### About this exercise
Determine how many lines in the listing below contain the word "switch", then state that number by itself.

### Supplied records
****************************************
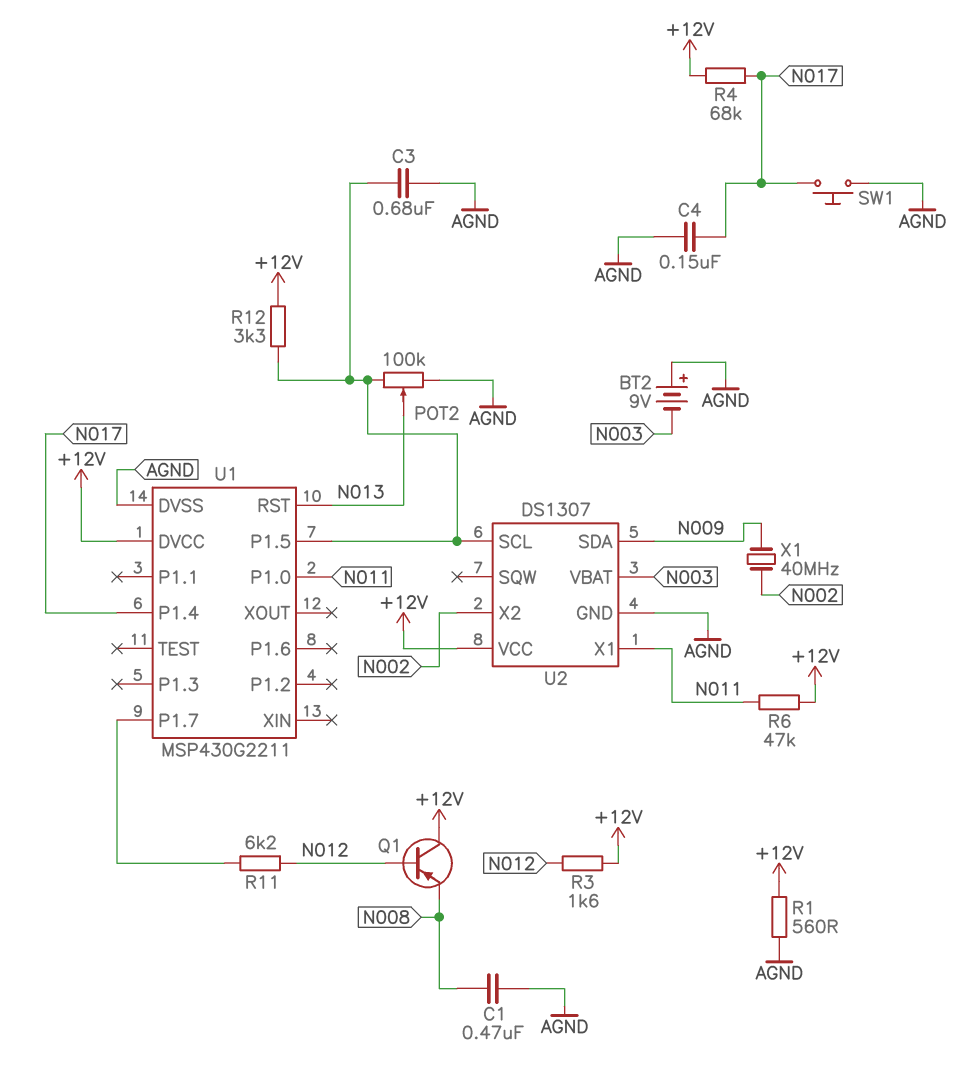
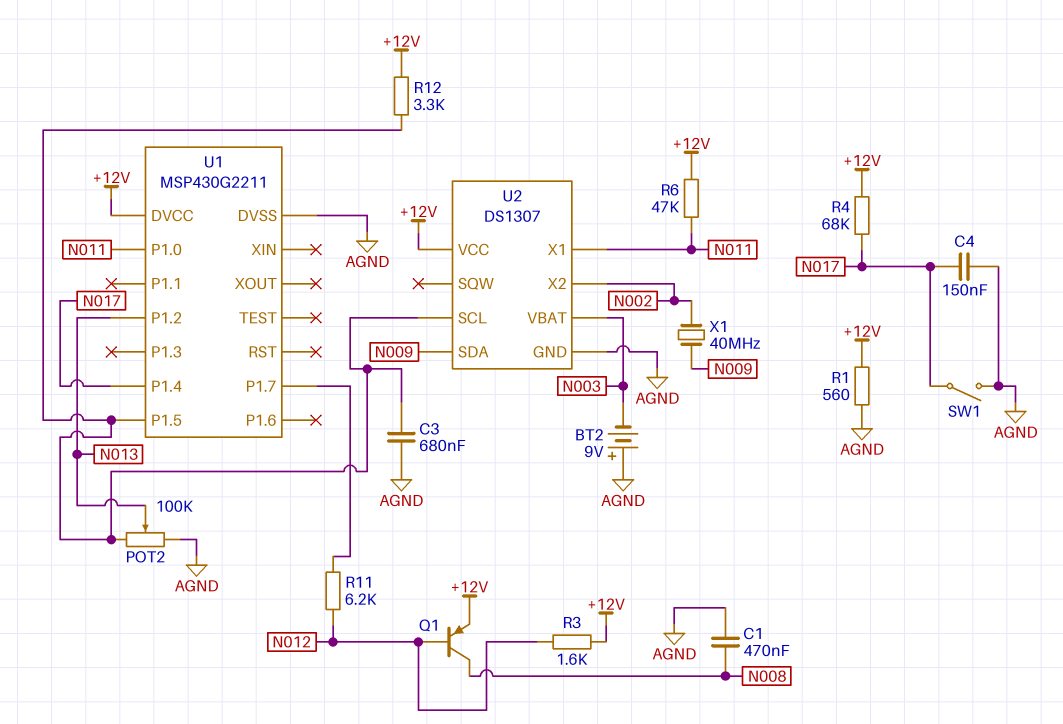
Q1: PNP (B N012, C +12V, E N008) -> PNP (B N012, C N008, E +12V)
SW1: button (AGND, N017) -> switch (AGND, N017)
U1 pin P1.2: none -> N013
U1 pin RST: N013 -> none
****************************************
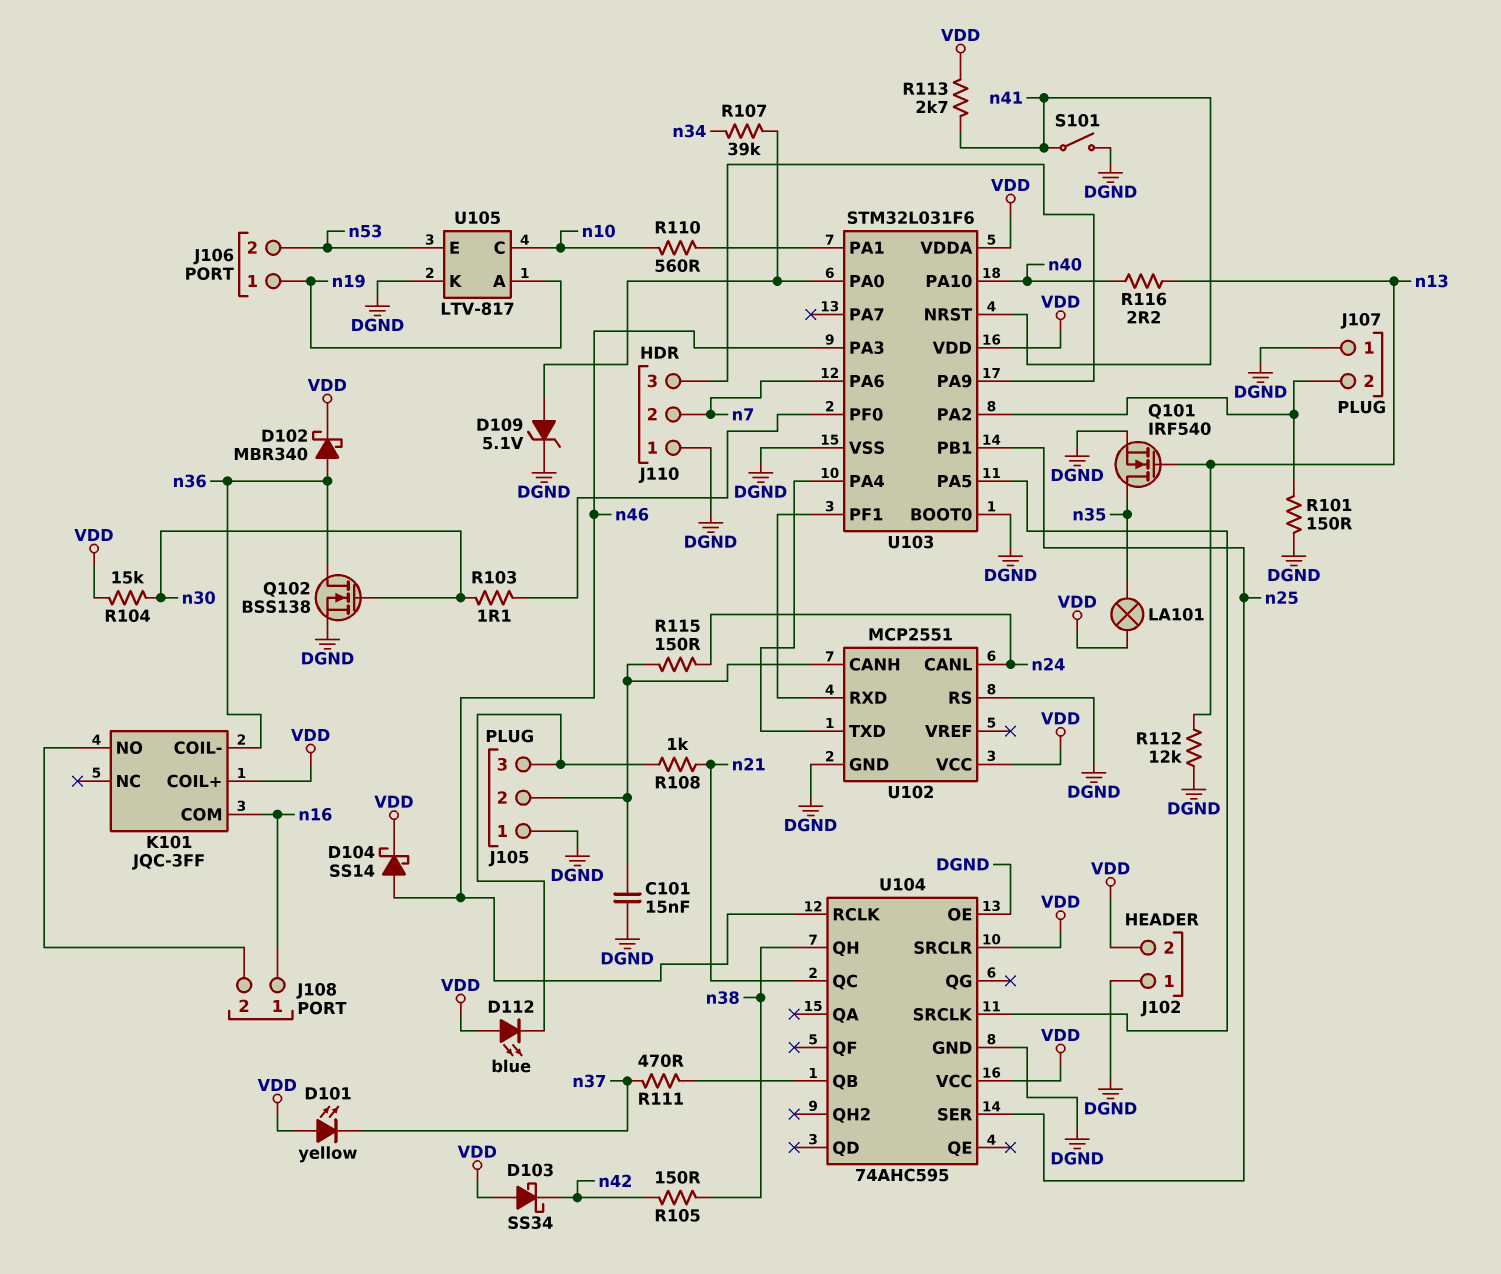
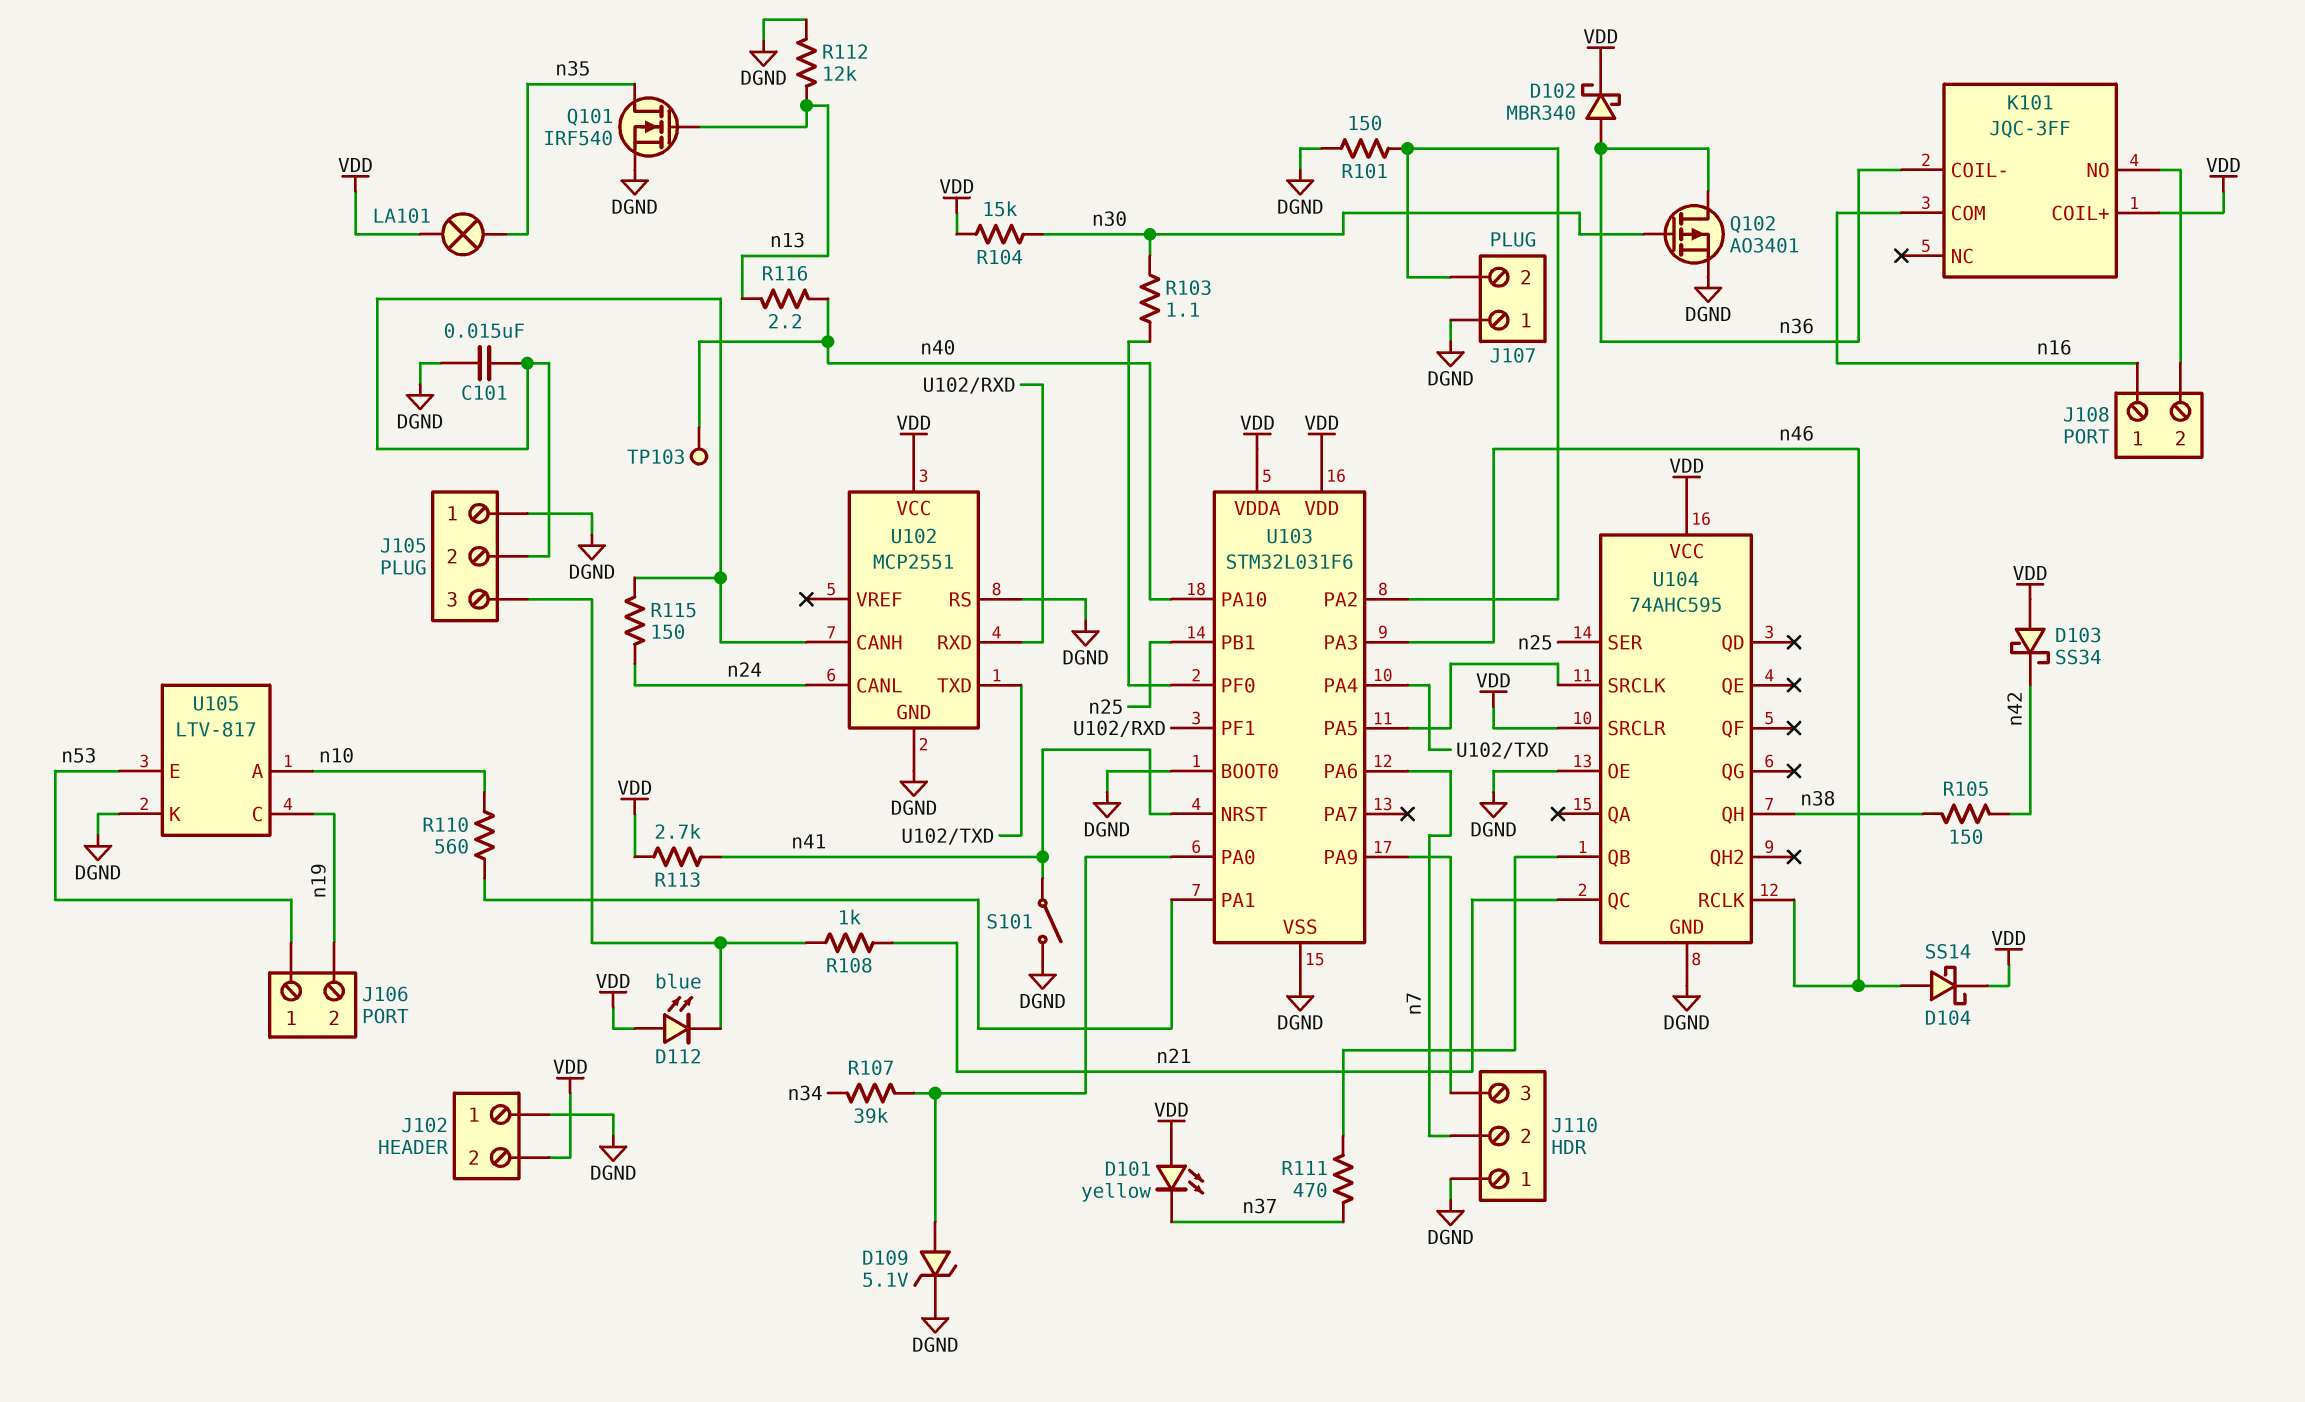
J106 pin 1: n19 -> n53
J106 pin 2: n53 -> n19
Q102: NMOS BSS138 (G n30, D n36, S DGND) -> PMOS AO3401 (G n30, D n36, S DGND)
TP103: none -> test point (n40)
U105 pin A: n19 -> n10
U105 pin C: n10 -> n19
****************************************
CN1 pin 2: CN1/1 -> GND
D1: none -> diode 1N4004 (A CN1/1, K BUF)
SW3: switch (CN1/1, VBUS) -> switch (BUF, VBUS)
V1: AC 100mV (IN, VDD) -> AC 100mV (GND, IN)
****************************************
### Solution
2